Top of DATASET EXTRACT

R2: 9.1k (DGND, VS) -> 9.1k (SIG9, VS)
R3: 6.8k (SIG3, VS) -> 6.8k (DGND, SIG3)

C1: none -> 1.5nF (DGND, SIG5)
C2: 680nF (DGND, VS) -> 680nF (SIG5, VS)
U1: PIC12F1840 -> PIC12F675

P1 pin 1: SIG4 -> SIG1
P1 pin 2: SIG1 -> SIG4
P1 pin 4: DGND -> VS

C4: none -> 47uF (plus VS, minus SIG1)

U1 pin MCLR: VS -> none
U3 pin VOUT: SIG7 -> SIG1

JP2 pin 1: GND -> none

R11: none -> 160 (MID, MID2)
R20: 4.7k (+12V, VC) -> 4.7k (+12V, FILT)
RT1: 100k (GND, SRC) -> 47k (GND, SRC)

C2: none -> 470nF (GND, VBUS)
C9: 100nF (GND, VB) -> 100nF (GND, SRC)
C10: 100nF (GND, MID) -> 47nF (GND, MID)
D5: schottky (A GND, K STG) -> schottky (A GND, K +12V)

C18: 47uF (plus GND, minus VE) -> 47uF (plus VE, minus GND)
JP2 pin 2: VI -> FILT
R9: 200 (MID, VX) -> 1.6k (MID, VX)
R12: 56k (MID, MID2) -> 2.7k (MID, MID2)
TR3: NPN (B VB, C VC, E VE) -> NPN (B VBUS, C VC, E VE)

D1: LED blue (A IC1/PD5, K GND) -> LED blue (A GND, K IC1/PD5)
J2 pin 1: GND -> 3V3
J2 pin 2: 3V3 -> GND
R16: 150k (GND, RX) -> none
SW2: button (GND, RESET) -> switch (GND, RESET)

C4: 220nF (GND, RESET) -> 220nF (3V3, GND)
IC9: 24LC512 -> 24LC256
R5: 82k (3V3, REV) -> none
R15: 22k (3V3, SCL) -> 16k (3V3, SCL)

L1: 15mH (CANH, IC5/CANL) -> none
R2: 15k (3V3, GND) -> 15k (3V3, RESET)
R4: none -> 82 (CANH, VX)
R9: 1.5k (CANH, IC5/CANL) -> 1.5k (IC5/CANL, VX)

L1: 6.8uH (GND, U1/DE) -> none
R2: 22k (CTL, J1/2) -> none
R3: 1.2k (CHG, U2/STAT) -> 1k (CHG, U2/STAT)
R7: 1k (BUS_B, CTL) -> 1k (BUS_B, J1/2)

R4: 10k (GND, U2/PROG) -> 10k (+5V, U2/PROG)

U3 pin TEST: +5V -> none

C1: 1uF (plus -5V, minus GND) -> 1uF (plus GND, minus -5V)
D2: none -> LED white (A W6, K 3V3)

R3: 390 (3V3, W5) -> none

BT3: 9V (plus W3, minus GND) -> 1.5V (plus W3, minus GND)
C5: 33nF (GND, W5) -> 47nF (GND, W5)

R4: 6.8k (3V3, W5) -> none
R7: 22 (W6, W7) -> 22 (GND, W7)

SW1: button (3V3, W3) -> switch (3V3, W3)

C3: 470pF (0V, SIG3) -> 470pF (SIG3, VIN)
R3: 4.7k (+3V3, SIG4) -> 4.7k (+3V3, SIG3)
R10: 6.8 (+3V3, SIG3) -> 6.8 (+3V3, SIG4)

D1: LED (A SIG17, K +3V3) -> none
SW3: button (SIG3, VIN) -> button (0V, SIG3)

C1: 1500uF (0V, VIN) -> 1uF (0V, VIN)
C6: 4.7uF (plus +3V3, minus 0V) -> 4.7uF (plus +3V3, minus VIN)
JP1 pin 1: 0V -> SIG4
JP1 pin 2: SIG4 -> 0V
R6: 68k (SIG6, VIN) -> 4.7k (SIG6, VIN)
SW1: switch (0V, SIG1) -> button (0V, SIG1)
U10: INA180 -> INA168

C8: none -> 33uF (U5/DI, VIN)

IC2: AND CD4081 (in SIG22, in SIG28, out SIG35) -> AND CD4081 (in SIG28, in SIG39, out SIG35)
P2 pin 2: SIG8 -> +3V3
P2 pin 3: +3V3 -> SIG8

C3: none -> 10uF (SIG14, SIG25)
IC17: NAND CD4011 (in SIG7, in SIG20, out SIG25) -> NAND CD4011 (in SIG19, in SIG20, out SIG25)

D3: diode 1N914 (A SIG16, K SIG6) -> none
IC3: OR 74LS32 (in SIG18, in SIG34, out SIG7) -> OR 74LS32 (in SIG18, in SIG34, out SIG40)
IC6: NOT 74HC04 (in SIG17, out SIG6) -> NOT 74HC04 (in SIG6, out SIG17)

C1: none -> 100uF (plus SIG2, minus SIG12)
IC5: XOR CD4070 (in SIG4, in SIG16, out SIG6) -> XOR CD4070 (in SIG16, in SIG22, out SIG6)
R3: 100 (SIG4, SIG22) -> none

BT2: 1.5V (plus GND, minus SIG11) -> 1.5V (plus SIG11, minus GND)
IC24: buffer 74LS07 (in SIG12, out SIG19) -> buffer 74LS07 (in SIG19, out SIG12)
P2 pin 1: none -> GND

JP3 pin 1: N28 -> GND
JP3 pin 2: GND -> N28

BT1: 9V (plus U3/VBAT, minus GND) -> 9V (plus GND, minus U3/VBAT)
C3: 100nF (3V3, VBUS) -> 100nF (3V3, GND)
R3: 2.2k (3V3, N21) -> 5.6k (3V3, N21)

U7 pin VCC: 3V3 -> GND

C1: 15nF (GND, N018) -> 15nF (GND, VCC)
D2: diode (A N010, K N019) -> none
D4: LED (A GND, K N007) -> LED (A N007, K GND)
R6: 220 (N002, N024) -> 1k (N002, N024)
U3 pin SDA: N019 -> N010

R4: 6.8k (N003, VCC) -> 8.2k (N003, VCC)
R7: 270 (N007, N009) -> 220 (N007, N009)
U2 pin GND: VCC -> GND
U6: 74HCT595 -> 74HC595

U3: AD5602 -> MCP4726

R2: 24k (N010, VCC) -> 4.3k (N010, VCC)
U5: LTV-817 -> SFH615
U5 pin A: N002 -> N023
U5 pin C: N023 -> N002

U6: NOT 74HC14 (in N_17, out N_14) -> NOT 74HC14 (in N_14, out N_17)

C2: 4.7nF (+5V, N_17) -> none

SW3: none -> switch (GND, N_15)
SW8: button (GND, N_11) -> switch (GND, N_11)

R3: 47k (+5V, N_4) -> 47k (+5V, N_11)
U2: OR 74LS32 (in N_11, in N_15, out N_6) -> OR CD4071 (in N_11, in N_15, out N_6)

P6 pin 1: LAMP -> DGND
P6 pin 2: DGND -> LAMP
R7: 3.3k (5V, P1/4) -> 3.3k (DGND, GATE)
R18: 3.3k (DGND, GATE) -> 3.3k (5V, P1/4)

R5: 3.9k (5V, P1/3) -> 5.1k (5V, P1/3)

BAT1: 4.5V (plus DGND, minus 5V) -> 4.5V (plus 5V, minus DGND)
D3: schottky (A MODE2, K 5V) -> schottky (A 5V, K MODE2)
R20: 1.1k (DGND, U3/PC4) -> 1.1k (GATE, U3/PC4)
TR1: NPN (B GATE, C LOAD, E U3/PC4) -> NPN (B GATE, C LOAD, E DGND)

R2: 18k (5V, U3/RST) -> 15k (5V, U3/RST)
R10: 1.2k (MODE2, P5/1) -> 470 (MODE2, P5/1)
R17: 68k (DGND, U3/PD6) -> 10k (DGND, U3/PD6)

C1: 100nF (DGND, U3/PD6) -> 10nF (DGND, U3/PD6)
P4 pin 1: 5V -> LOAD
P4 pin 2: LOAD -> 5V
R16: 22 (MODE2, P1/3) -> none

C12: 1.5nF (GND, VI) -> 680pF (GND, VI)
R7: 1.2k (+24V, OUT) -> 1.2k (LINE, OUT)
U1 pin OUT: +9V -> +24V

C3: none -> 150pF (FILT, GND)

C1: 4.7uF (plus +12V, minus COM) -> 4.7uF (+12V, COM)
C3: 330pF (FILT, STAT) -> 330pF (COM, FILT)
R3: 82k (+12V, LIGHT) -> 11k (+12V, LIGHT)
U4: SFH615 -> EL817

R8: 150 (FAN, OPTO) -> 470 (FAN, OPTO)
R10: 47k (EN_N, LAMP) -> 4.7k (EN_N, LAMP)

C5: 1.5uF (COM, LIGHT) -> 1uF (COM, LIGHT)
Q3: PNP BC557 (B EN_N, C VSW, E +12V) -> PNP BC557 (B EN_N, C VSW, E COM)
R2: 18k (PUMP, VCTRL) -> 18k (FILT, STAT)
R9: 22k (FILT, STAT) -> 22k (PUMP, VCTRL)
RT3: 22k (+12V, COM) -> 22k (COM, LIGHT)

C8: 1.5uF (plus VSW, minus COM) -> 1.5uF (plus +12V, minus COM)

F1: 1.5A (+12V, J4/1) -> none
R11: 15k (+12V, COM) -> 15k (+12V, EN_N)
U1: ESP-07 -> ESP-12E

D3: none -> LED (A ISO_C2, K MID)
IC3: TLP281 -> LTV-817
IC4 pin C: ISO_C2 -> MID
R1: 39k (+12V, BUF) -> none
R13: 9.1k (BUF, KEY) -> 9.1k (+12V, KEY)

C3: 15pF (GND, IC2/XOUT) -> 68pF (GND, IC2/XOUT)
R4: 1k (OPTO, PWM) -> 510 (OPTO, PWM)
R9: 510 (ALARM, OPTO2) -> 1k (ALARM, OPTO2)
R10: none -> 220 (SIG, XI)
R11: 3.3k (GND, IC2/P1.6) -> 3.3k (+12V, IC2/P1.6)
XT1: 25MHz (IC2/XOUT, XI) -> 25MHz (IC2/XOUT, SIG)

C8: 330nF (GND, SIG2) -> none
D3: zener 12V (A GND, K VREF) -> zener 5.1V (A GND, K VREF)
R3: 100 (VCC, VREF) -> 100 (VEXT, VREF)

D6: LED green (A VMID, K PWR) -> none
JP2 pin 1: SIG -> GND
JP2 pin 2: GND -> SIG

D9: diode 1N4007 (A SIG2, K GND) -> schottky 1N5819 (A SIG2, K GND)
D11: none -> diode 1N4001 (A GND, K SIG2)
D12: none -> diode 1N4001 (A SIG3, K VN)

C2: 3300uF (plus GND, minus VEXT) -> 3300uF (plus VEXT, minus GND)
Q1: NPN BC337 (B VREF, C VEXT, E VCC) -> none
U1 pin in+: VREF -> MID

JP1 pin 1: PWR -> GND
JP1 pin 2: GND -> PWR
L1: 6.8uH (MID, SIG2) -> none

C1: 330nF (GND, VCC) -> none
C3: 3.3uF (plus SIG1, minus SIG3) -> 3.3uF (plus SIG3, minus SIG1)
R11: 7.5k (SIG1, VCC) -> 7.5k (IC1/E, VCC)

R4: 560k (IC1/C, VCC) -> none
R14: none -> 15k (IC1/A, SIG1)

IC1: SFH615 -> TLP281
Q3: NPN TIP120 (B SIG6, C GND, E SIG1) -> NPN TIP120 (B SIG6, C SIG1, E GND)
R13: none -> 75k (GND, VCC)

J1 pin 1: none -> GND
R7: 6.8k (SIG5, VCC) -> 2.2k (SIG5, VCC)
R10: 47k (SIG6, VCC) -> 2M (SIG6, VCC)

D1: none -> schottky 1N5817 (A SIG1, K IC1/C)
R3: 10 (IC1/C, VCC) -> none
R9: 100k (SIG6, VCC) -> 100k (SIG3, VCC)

Bottom of DATASET EXTRACT

=== EXERCISE OBJECTIVE ===
Go back to the listing above. Copy word for word the lines from the one with "JP2 pin 2: VI -> FILT" through the one with "R4: none -> 82 (CANH, VX)", and nothing more.

=== ANSWER ===
JP2 pin 2: VI -> FILT
R9: 200 (MID, VX) -> 1.6k (MID, VX)
R12: 56k (MID, MID2) -> 2.7k (MID, MID2)
TR3: NPN (B VB, C VC, E VE) -> NPN (B VBUS, C VC, E VE)

D1: LED blue (A IC1/PD5, K GND) -> LED blue (A GND, K IC1/PD5)
J2 pin 1: GND -> 3V3
J2 pin 2: 3V3 -> GND
R16: 150k (GND, RX) -> none
SW2: button (GND, RESET) -> switch (GND, RESET)

C4: 220nF (GND, RESET) -> 220nF (3V3, GND)
IC9: 24LC512 -> 24LC256
R5: 82k (3V3, REV) -> none
R15: 22k (3V3, SCL) -> 16k (3V3, SCL)

L1: 15mH (CANH, IC5/CANL) -> none
R2: 15k (3V3, GND) -> 15k (3V3, RESET)
R4: none -> 82 (CANH, VX)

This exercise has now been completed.